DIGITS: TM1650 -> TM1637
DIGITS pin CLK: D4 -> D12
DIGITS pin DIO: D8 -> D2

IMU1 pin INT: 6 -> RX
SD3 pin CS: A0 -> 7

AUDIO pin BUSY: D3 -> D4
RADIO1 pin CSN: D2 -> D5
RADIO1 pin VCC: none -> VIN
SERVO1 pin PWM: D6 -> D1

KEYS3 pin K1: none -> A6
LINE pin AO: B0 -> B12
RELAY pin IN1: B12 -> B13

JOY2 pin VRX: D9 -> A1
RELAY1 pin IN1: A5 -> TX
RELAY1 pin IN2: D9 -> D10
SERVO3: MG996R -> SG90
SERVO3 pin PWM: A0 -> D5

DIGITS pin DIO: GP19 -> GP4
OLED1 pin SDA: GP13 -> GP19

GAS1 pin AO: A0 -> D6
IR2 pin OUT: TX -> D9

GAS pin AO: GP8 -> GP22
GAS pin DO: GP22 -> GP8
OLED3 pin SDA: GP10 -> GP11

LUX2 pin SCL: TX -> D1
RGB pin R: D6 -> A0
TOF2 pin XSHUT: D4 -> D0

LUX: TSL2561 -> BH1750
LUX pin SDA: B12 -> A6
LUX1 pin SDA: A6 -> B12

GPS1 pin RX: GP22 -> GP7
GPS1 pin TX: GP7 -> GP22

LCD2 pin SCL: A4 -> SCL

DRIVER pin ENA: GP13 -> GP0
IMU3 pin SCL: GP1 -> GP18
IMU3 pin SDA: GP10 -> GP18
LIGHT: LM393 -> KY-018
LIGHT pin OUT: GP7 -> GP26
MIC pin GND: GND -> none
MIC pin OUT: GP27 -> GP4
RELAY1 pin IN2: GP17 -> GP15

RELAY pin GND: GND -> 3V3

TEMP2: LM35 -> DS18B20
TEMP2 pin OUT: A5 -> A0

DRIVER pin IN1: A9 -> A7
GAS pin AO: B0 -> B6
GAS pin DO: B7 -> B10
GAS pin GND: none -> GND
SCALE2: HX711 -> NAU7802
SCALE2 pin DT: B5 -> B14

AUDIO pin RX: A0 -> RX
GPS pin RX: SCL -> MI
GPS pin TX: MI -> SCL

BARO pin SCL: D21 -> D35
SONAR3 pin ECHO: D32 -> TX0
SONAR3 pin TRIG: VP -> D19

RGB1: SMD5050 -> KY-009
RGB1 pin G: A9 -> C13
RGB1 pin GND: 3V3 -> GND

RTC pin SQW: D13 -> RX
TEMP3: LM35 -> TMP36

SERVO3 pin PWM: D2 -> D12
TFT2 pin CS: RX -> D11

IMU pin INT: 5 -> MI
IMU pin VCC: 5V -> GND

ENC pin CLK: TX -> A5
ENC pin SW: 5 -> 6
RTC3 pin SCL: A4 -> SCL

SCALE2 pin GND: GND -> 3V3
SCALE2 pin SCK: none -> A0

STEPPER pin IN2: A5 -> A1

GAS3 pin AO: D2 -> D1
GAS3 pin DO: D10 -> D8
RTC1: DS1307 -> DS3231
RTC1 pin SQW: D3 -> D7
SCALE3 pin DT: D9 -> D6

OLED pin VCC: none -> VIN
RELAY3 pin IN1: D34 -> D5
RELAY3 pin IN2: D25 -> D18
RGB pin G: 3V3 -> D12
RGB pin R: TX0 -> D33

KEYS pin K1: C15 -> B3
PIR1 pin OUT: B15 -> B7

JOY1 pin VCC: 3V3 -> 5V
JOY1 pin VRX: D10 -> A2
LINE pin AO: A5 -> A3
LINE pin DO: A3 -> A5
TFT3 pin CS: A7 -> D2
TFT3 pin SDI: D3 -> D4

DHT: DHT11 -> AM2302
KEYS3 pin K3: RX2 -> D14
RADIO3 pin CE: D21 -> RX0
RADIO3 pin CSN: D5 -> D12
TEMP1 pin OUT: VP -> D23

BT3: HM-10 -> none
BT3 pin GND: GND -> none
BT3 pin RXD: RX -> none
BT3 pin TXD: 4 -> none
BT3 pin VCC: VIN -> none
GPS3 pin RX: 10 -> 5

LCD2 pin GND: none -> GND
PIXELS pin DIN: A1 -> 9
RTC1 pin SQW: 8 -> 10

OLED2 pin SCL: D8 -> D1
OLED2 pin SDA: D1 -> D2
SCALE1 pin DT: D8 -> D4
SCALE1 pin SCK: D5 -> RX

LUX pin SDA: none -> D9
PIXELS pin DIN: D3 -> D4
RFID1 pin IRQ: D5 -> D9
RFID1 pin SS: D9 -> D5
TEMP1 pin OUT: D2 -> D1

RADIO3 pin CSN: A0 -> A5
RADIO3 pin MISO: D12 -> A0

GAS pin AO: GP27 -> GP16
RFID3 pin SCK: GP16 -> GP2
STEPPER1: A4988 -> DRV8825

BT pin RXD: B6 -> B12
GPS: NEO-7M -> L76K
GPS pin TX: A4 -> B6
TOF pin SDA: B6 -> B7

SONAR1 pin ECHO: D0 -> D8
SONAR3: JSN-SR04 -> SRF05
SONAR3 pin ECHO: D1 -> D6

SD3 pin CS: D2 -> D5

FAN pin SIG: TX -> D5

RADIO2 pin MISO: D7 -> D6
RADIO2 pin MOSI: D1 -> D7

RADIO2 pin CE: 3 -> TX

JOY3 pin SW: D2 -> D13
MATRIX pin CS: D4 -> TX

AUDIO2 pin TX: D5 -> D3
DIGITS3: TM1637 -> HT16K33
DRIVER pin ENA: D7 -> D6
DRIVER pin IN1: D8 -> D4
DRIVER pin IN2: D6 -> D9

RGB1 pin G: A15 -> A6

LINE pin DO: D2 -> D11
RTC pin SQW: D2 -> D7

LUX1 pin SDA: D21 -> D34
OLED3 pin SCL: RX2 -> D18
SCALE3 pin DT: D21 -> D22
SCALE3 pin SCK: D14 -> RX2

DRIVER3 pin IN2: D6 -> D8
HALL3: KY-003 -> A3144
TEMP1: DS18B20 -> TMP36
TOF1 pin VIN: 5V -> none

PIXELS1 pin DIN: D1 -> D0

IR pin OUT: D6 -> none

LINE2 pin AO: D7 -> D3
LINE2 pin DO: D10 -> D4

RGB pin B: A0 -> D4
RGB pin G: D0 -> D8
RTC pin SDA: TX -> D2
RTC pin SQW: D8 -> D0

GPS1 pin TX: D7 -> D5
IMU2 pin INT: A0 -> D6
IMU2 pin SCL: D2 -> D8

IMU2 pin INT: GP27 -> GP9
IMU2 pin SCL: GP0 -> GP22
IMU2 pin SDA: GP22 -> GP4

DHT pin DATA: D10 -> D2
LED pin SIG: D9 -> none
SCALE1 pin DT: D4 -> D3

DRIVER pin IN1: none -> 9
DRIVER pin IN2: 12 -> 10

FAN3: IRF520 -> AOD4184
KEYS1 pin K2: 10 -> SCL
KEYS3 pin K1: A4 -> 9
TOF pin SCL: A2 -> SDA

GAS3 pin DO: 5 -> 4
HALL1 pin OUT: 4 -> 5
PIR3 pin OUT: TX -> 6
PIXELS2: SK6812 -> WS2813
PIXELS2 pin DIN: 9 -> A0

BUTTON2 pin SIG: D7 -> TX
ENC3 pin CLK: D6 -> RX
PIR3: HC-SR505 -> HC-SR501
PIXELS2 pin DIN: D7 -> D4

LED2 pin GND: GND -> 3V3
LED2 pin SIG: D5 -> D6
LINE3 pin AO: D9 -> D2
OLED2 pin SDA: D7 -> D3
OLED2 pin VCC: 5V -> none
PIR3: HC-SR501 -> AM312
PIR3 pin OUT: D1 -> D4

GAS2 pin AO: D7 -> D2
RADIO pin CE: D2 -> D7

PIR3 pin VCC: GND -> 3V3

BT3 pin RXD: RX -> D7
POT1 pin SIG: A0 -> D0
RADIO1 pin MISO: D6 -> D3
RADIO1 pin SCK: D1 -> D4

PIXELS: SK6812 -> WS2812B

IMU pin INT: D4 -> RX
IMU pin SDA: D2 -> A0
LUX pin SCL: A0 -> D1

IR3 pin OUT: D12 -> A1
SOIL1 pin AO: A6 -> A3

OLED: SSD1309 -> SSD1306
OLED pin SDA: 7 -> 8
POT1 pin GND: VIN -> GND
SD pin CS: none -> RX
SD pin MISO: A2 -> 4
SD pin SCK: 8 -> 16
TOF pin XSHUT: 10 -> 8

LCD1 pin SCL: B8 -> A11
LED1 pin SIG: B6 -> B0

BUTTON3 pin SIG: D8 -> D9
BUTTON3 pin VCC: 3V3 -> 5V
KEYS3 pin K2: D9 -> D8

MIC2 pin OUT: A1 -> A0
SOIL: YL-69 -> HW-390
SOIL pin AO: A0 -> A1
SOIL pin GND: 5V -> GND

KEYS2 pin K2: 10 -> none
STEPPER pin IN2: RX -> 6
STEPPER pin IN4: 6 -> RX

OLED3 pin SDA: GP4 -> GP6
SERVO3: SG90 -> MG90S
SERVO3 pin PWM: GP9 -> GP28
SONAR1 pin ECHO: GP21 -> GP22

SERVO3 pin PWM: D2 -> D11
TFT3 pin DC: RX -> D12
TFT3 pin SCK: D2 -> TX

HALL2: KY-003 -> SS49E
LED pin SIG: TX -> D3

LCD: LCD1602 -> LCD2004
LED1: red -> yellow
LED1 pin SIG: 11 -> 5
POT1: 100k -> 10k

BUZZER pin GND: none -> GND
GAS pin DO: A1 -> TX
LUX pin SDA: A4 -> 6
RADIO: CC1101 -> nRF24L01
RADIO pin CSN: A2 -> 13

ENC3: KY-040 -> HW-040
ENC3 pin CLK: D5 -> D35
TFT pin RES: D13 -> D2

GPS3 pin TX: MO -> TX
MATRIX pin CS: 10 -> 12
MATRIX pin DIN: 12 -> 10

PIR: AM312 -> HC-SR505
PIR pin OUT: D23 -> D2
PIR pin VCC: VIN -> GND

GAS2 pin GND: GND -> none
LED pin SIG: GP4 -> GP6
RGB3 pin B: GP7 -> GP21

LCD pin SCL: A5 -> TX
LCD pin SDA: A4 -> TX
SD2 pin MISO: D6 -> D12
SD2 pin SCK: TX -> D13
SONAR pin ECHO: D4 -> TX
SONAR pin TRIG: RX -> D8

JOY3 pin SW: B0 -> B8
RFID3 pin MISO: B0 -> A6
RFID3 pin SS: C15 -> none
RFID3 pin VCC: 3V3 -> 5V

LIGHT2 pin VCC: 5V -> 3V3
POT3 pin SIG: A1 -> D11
##############################
**Brief**.
Return, with no change at all, every line in the entries above from the line containing "PIR3 pin OUT: D1 -> D4" through the line containing "LCD: LCD1602 -> LCD2004".

**Response area**.
PIR3 pin OUT: D1 -> D4

GAS2 pin AO: D7 -> D2
RADIO pin CE: D2 -> D7

PIR3 pin VCC: GND -> 3V3

BT3 pin RXD: RX -> D7
POT1 pin SIG: A0 -> D0
RADIO1 pin MISO: D6 -> D3
RADIO1 pin SCK: D1 -> D4

PIXELS: SK6812 -> WS2812B

IMU pin INT: D4 -> RX
IMU pin SDA: D2 -> A0
LUX pin SCL: A0 -> D1

IR3 pin OUT: D12 -> A1
SOIL1 pin AO: A6 -> A3

OLED: SSD1309 -> SSD1306
OLED pin SDA: 7 -> 8
POT1 pin GND: VIN -> GND
SD pin CS: none -> RX
SD pin MISO: A2 -> 4
SD pin SCK: 8 -> 16
TOF pin XSHUT: 10 -> 8

LCD1 pin SCL: B8 -> A11
LED1 pin SIG: B6 -> B0

BUTTON3 pin SIG: D8 -> D9
BUTTON3 pin VCC: 3V3 -> 5V
KEYS3 pin K2: D9 -> D8

MIC2 pin OUT: A1 -> A0
SOIL: YL-69 -> HW-390
SOIL pin AO: A0 -> A1
SOIL pin GND: 5V -> GND

KEYS2 pin K2: 10 -> none
STEPPER pin IN2: RX -> 6
STEPPER pin IN4: 6 -> RX

OLED3 pin SDA: GP4 -> GP6
SERVO3: SG90 -> MG90S
SERVO3 pin PWM: GP9 -> GP28
SONAR1 pin ECHO: GP21 -> GP22

SERVO3 pin PWM: D2 -> D11
TFT3 pin DC: RX -> D12
TFT3 pin SCK: D2 -> TX

HALL2: KY-003 -> SS49E
LED pin SIG: TX -> D3

LCD: LCD1602 -> LCD2004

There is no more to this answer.